Top of RECORDS FOR THE EXERCISE

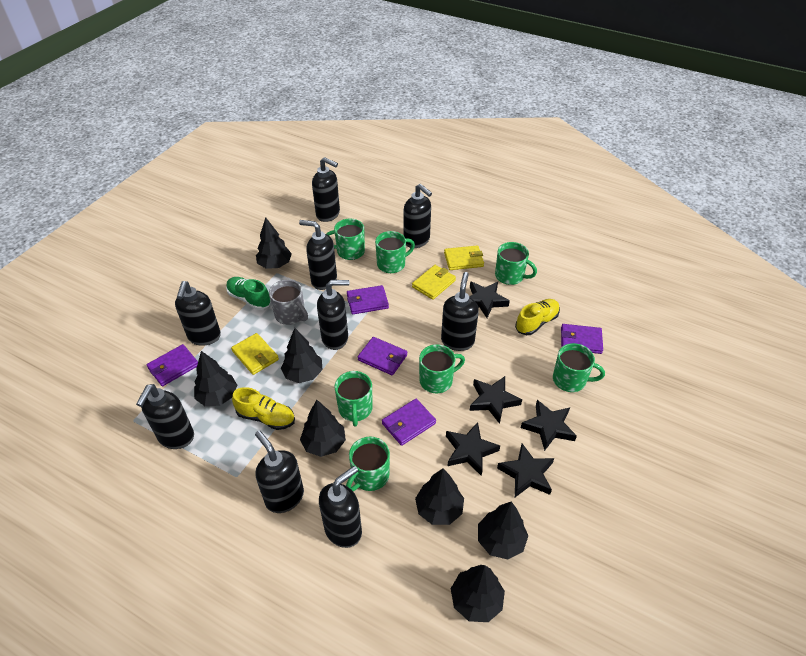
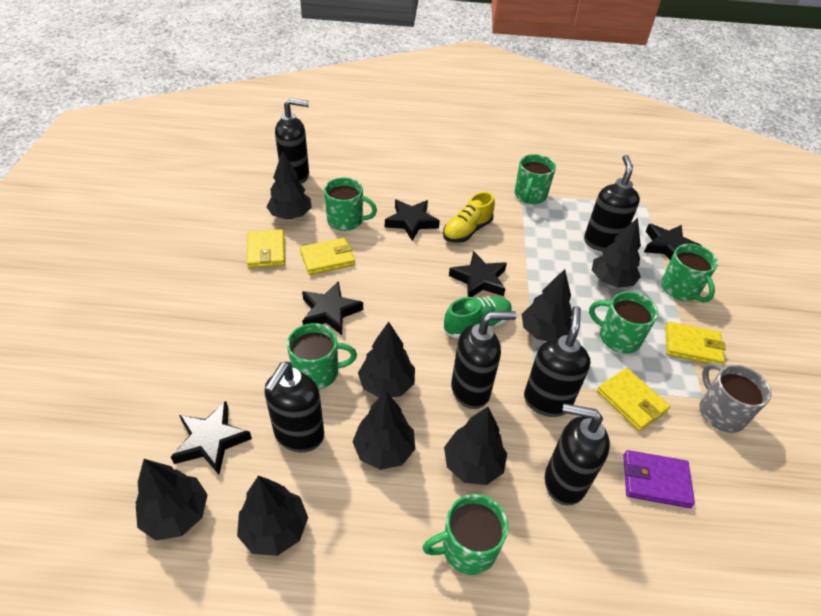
black soap dispenser: 9 -> 6
black tree: 7 -> 8
green mug: 7 -> 6
purple wallet: 5 -> 1
yellow shoe: 2 -> 1
yellow wallet: 3 -> 4

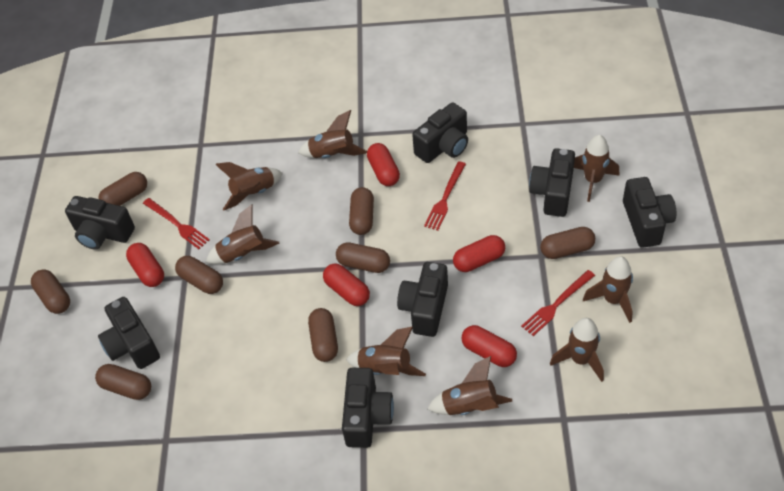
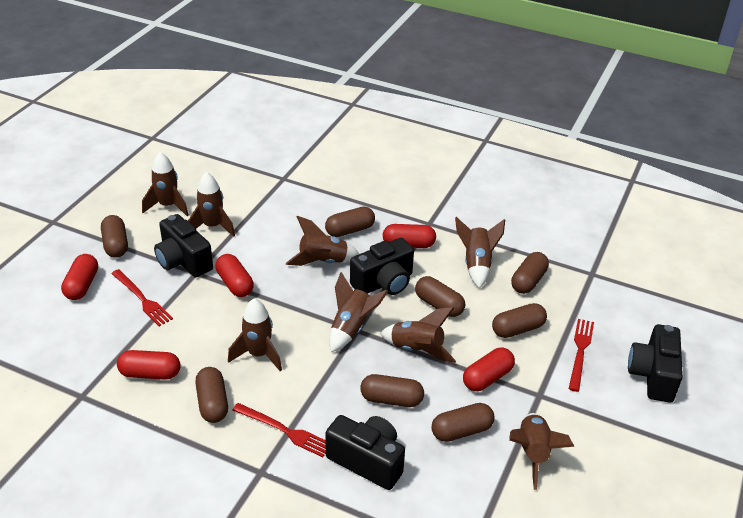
black camera: 7 -> 4

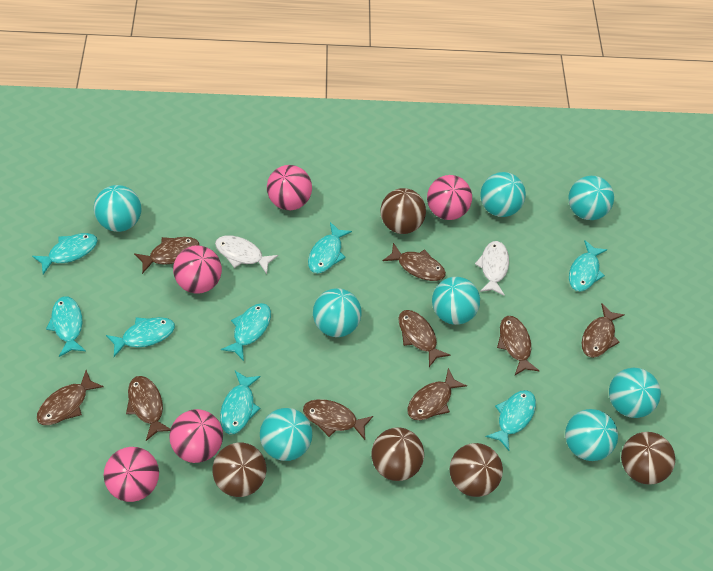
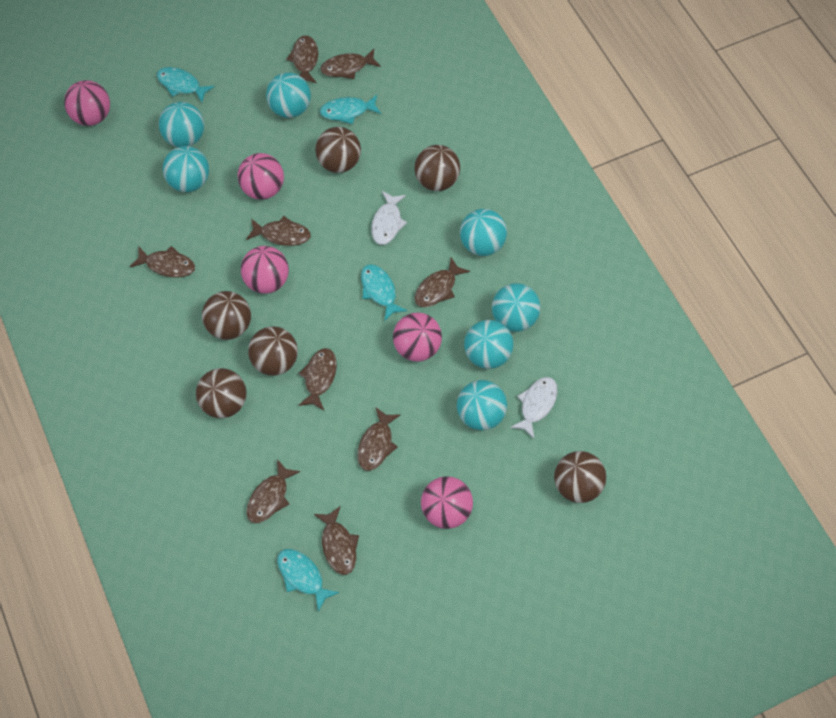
brown ball: 5 -> 6
turquoise ball: 8 -> 7
turquoise fish: 8 -> 4

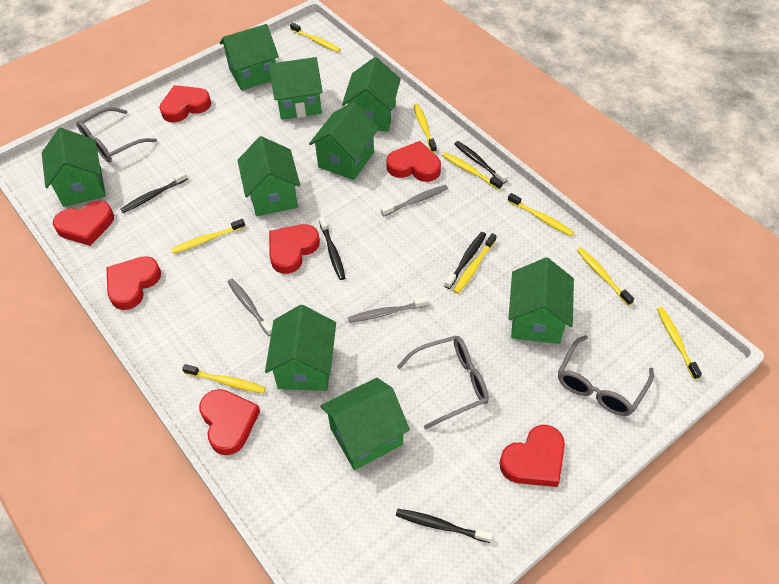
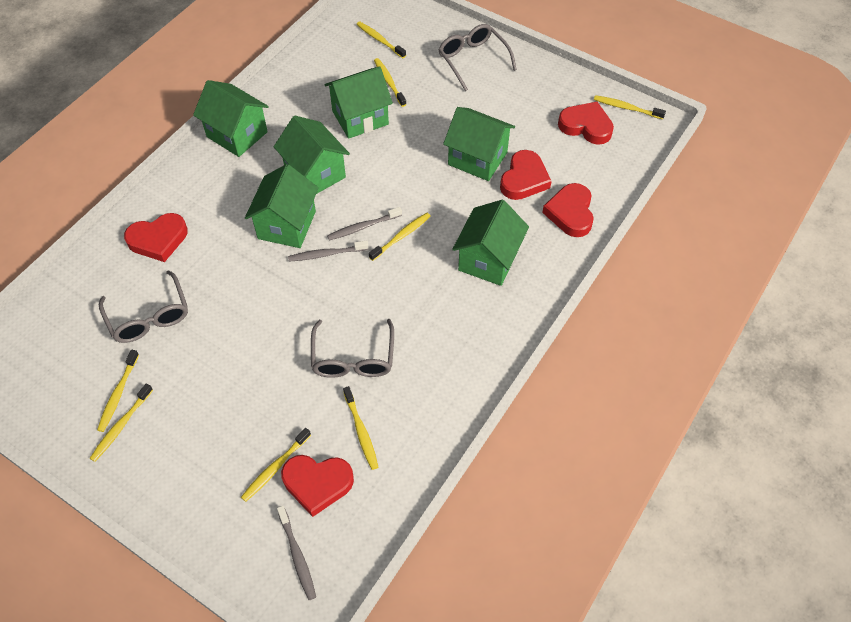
black toothbrush: 5 -> 0
green house: 9 -> 6
red heart: 7 -> 5
yellow toothbrush: 9 -> 8

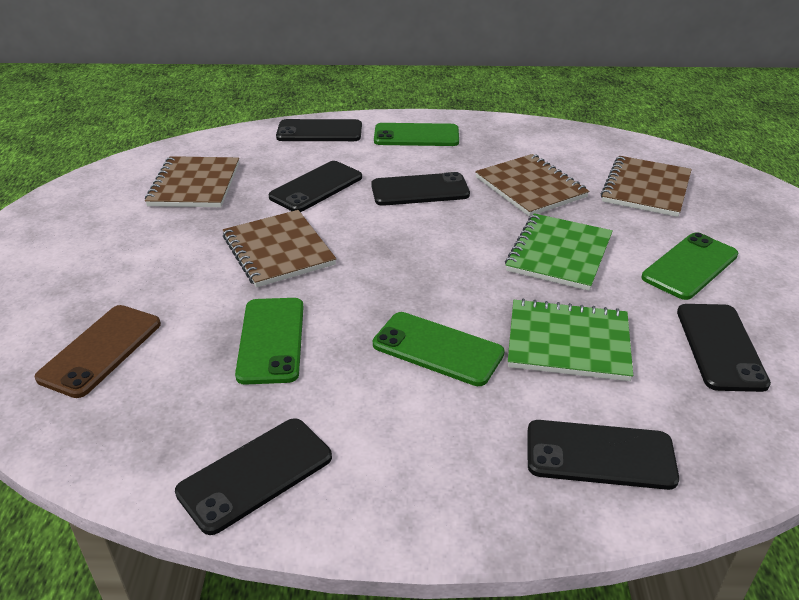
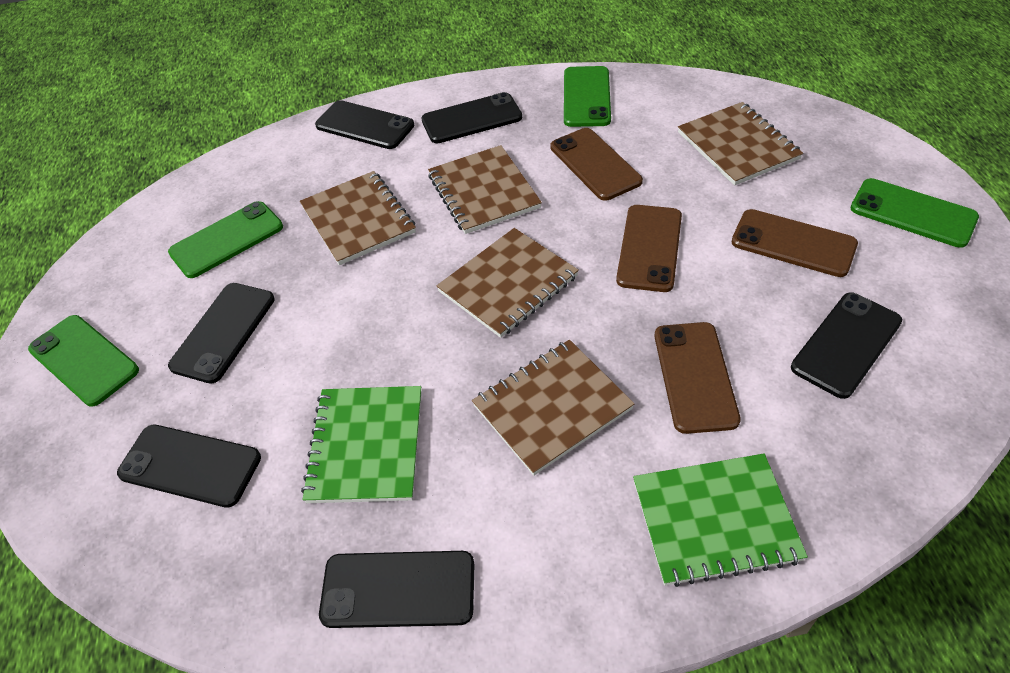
brown notebook: 4 -> 5
brown phone: 1 -> 4

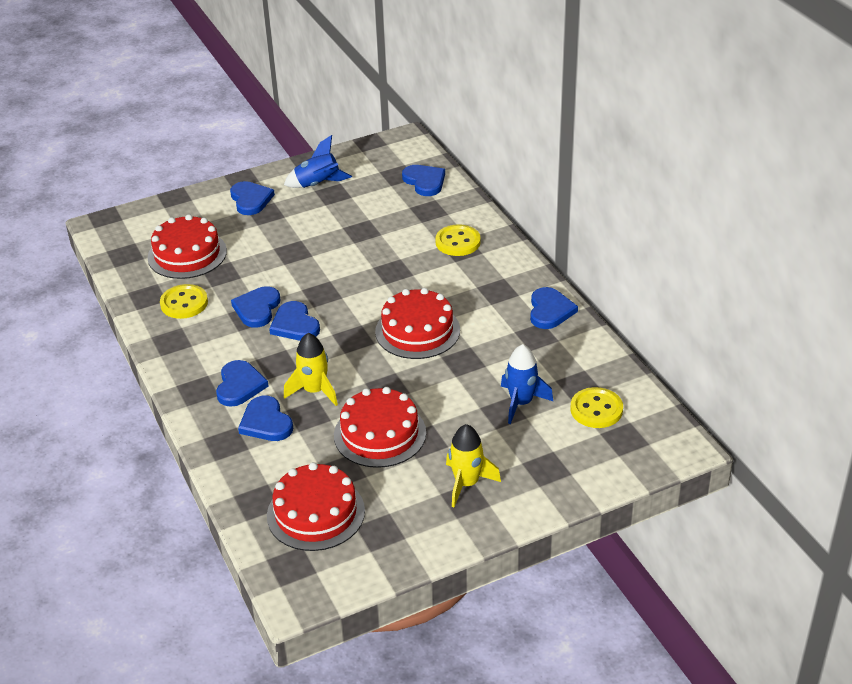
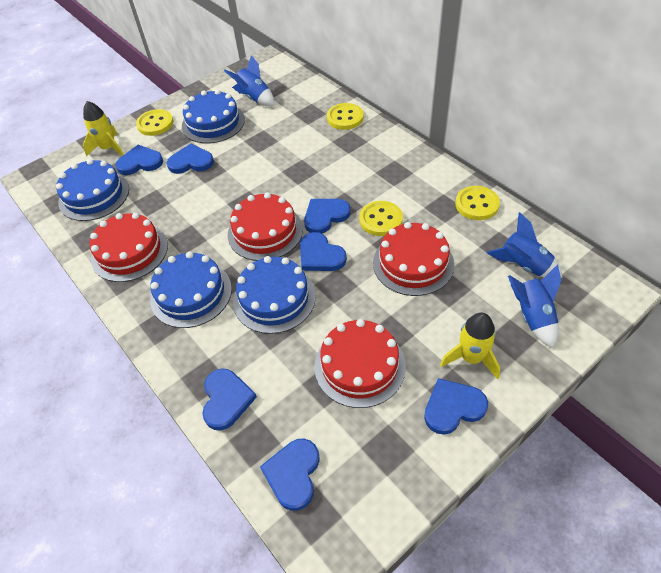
blue cake: 0 -> 4
blue rocket: 2 -> 3
yellow button: 3 -> 4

Bottom of RECORDS FOR THE EXERCISE

**ACTIVITY:** Only the lines from the one with "brown notebook: 4 -> 5" through the final line of the entries belong in the answer, set down exactly, with both ends included and no pictures.

**EXPECTED OUTPUT:**
brown notebook: 4 -> 5
brown phone: 1 -> 4

blue cake: 0 -> 4
blue rocket: 2 -> 3
yellow button: 3 -> 4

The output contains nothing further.